■ **Records to process**:
===============

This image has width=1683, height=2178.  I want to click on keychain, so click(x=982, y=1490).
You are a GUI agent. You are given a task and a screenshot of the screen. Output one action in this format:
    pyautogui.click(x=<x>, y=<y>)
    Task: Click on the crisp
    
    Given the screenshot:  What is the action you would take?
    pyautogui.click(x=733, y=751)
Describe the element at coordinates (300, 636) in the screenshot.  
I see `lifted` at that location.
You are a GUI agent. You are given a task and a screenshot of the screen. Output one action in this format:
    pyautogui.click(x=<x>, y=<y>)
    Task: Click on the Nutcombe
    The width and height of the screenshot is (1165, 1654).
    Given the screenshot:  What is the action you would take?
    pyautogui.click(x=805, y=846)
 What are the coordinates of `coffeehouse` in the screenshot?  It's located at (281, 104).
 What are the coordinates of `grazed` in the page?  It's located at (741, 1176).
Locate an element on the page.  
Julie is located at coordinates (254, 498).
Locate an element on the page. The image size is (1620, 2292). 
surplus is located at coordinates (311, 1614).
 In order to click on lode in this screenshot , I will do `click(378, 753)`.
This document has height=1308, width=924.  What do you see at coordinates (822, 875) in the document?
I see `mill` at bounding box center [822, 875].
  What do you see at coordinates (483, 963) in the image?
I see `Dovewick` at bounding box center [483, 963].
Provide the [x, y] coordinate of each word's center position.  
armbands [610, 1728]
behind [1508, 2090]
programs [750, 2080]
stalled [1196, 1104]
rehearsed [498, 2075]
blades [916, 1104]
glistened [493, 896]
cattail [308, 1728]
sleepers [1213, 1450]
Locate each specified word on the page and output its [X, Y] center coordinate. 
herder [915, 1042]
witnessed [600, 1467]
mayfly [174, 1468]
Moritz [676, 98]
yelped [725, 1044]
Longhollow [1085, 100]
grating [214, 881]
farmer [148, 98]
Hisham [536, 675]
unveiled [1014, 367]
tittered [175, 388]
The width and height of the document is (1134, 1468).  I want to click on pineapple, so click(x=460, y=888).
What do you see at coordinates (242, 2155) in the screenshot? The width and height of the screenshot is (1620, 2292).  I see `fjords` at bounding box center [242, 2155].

===============

■ **What to produce**: Could you repeat all of the material above, line for line, without changing anything?

■ **Response**:
This image has width=1683, height=2178.  I want to click on keychain, so click(x=982, y=1490).
You are a GUI agent. You are given a task and a screenshot of the screen. Output one action in this format:
    pyautogui.click(x=<x>, y=<y>)
    Task: Click on the crisp
    
    Given the screenshot:  What is the action you would take?
    pyautogui.click(x=733, y=751)
Describe the element at coordinates (300, 636) in the screenshot.  
I see `lifted` at that location.
You are a GUI agent. You are given a task and a screenshot of the screen. Output one action in this format:
    pyautogui.click(x=<x>, y=<y>)
    Task: Click on the Nutcombe
    The width and height of the screenshot is (1165, 1654).
    Given the screenshot:  What is the action you would take?
    pyautogui.click(x=805, y=846)
 What are the coordinates of `coffeehouse` in the screenshot?  It's located at (281, 104).
 What are the coordinates of `grazed` in the page?  It's located at (741, 1176).
Locate an element on the page.  
Julie is located at coordinates (254, 498).
Locate an element on the page. The image size is (1620, 2292). 
surplus is located at coordinates (311, 1614).
 In order to click on lode in this screenshot , I will do `click(378, 753)`.
This document has height=1308, width=924.  What do you see at coordinates (822, 875) in the document?
I see `mill` at bounding box center [822, 875].
  What do you see at coordinates (483, 963) in the image?
I see `Dovewick` at bounding box center [483, 963].
Provide the [x, y] coordinate of each word's center position.  
armbands [610, 1728]
behind [1508, 2090]
programs [750, 2080]
stalled [1196, 1104]
rehearsed [498, 2075]
blades [916, 1104]
glistened [493, 896]
cattail [308, 1728]
sleepers [1213, 1450]
Locate each specified word on the page and output its [X, Y] center coordinate. 
herder [915, 1042]
witnessed [600, 1467]
mayfly [174, 1468]
Moritz [676, 98]
yelped [725, 1044]
Longhollow [1085, 100]
grating [214, 881]
farmer [148, 98]
Hisham [536, 675]
unveiled [1014, 367]
tittered [175, 388]
The width and height of the document is (1134, 1468).  I want to click on pineapple, so click(x=460, y=888).
What do you see at coordinates (242, 2155) in the screenshot? The width and height of the screenshot is (1620, 2292).  I see `fjords` at bounding box center [242, 2155].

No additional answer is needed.